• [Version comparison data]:
>>>>>
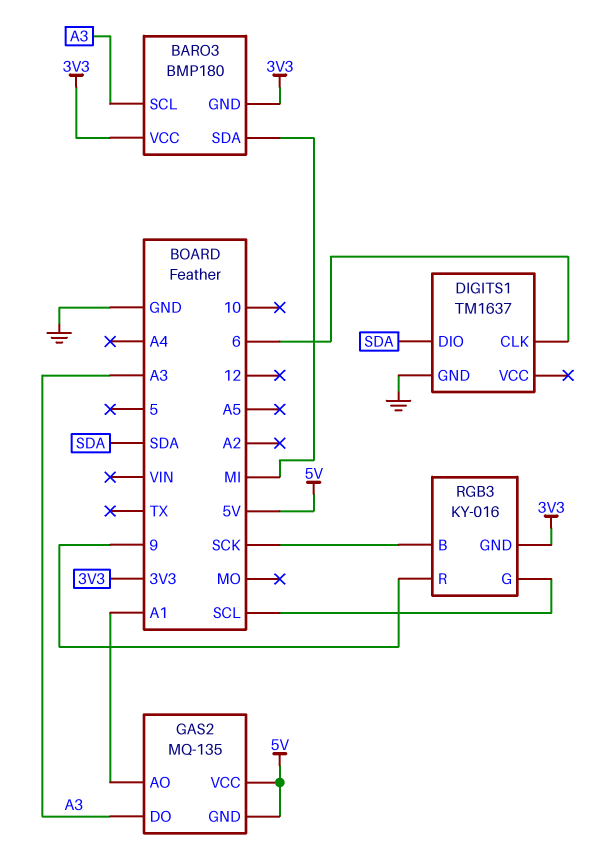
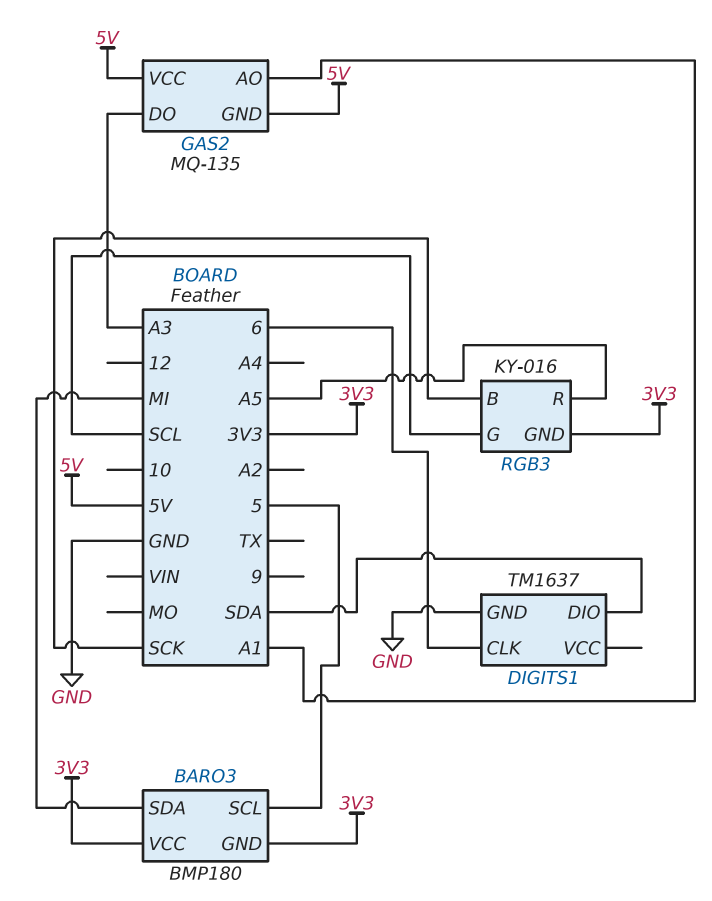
BARO3 pin SCL: A3 -> 5
RGB3 pin R: 9 -> A5

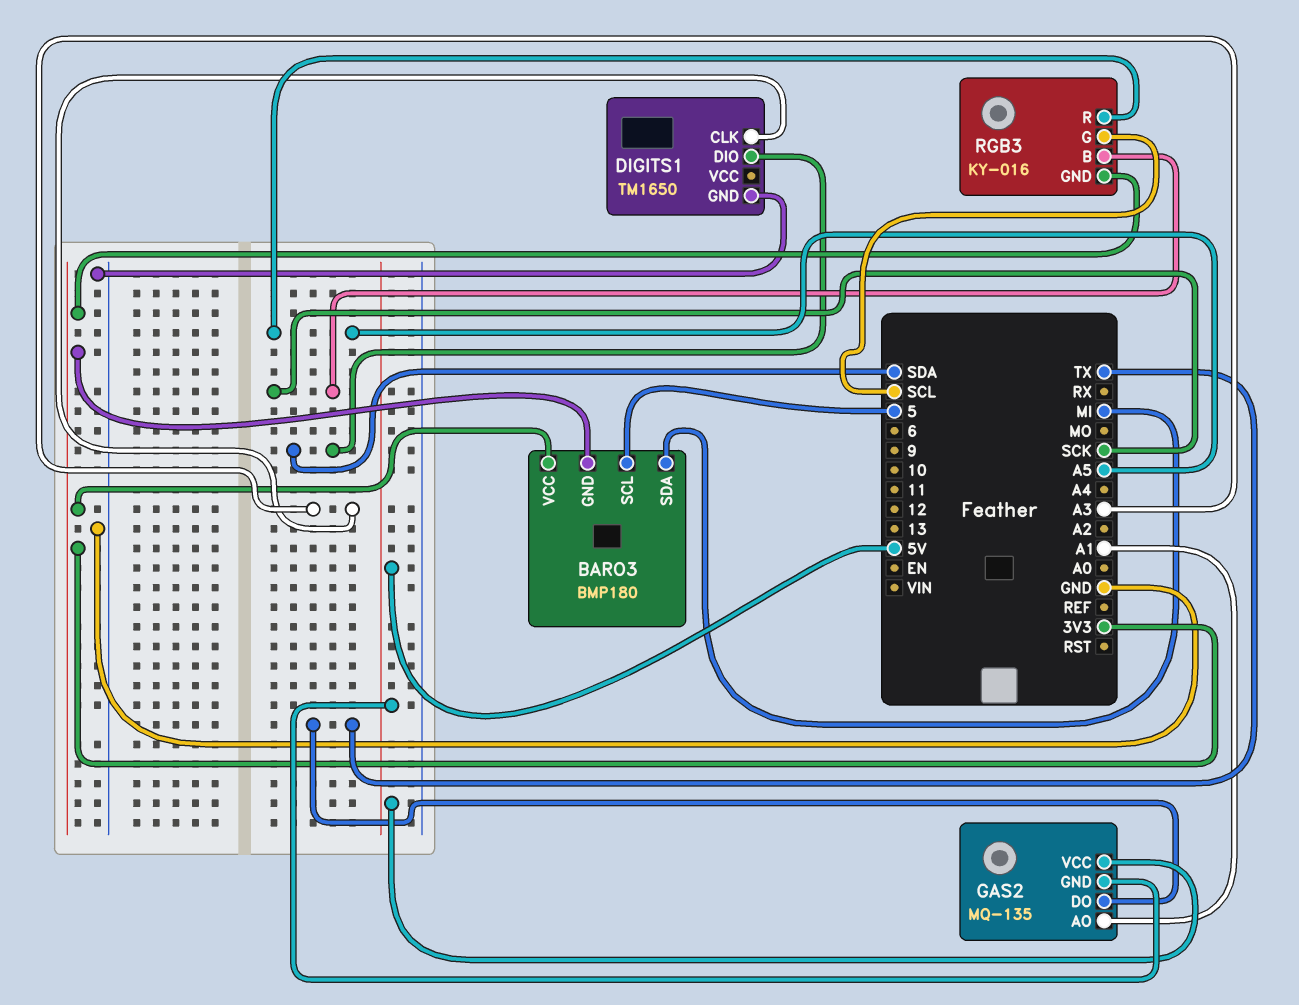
DIGITS1: TM1637 -> TM1650
DIGITS1 pin CLK: 6 -> A3
GAS2 pin DO: A3 -> TX

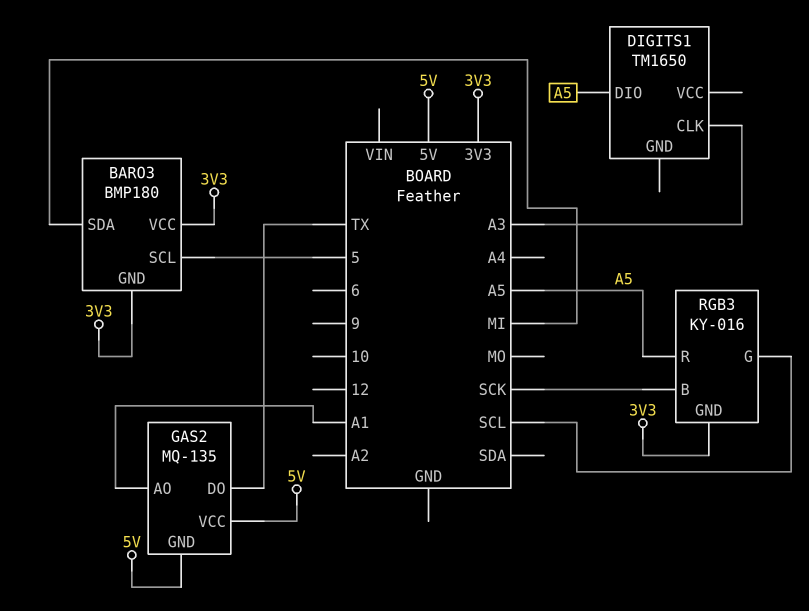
DIGITS1 pin DIO: SDA -> A5
DIGITS1 pin GND: GND -> none

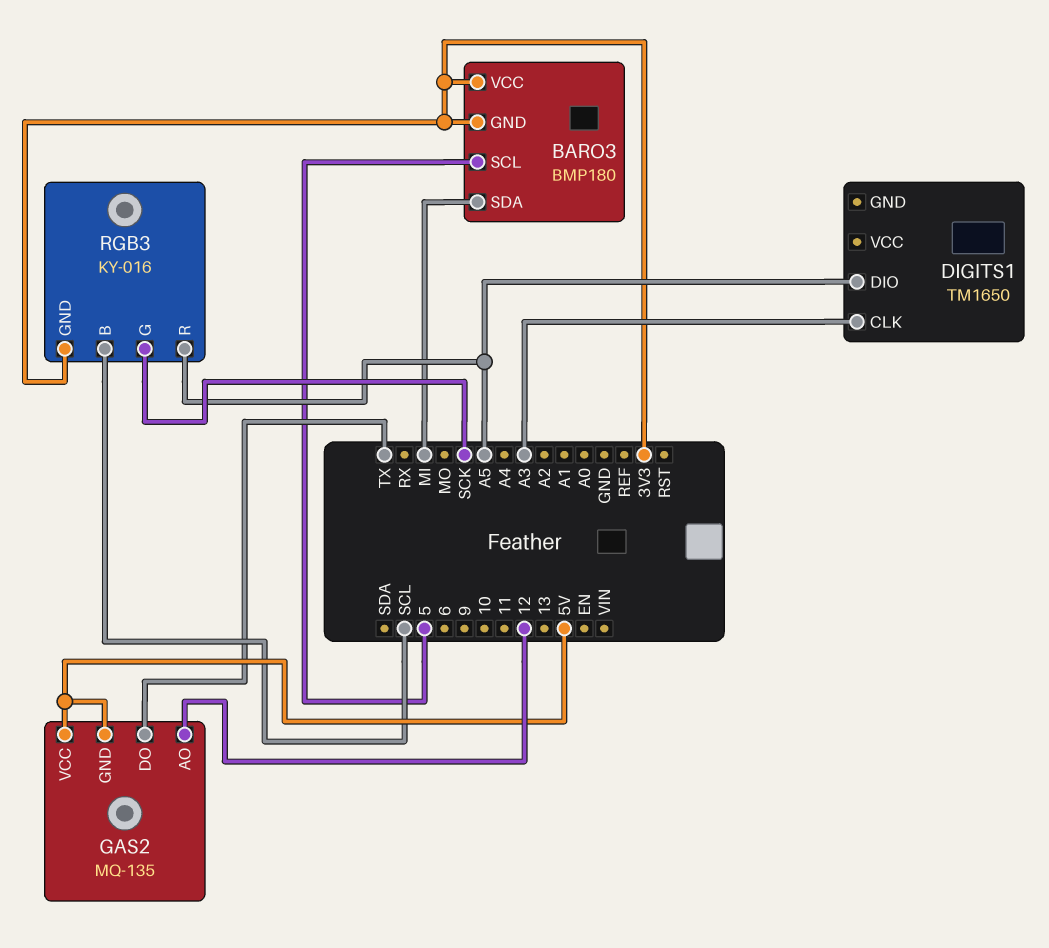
GAS2 pin AO: A1 -> 12
RGB3 pin B: SCK -> SCL
RGB3 pin G: SCL -> SCK

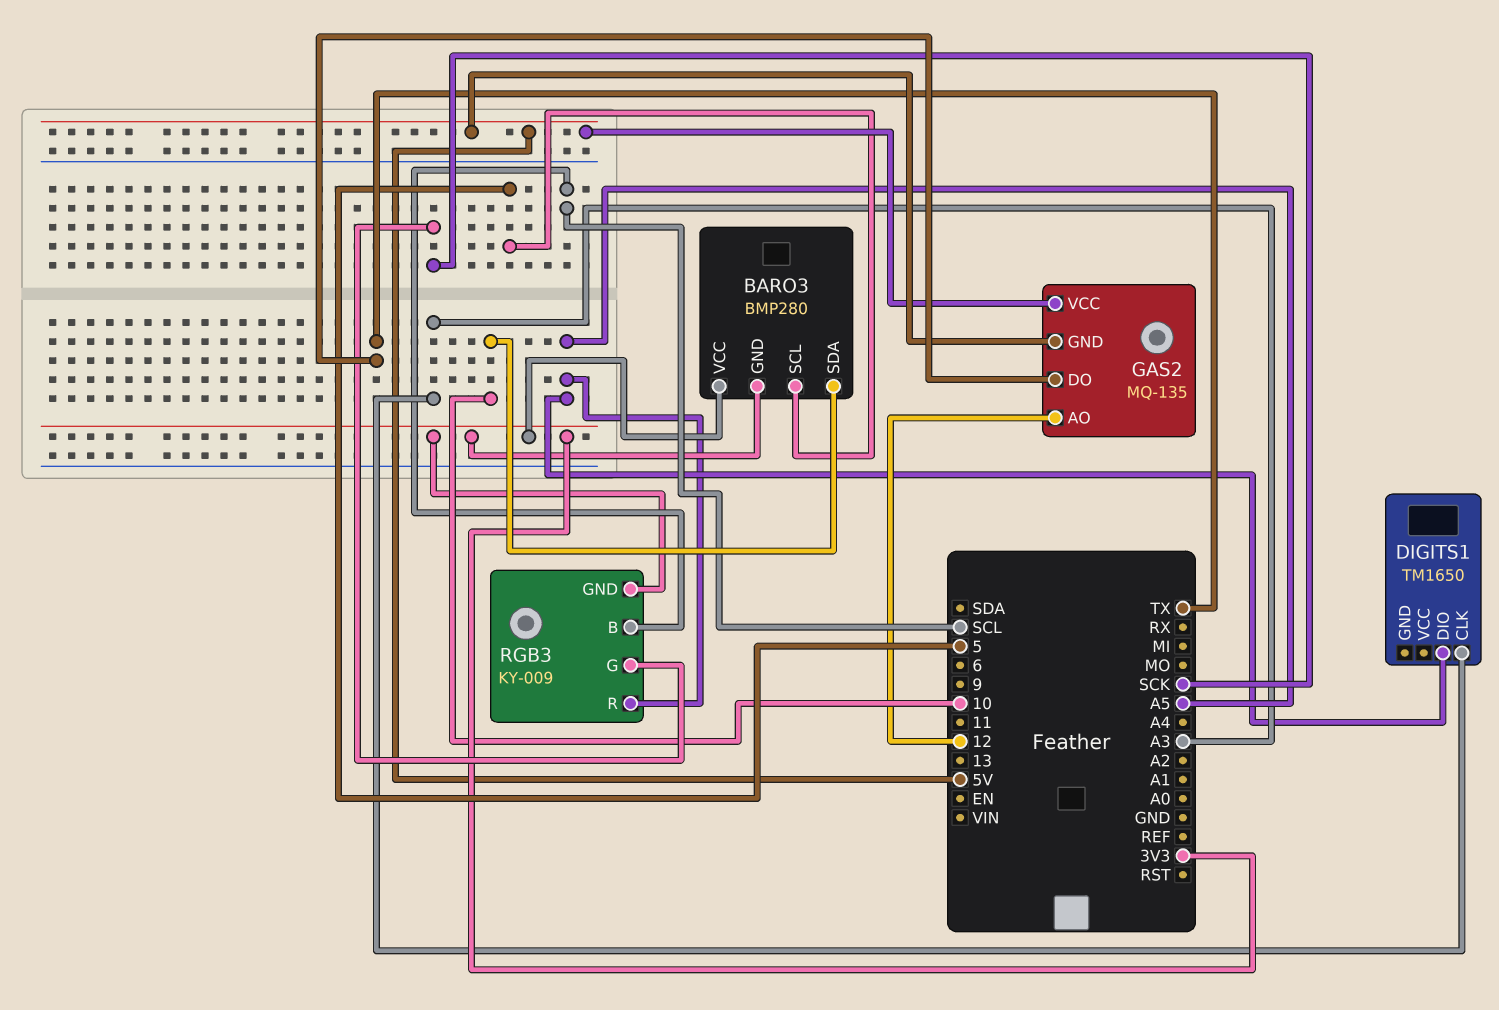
BARO3: BMP180 -> BMP280
BARO3 pin SDA: MI -> 10
RGB3: KY-016 -> KY-009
<<<<<
• [What you should do]: The records above should be returned exactly; no image belongs in the copy.

• [Written answer]:
BARO3 pin SCL: A3 -> 5
RGB3 pin R: 9 -> A5

DIGITS1: TM1637 -> TM1650
DIGITS1 pin CLK: 6 -> A3
GAS2 pin DO: A3 -> TX

DIGITS1 pin DIO: SDA -> A5
DIGITS1 pin GND: GND -> none

GAS2 pin AO: A1 -> 12
RGB3 pin B: SCK -> SCL
RGB3 pin G: SCL -> SCK

BARO3: BMP180 -> BMP280
BARO3 pin SDA: MI -> 10
RGB3: KY-016 -> KY-009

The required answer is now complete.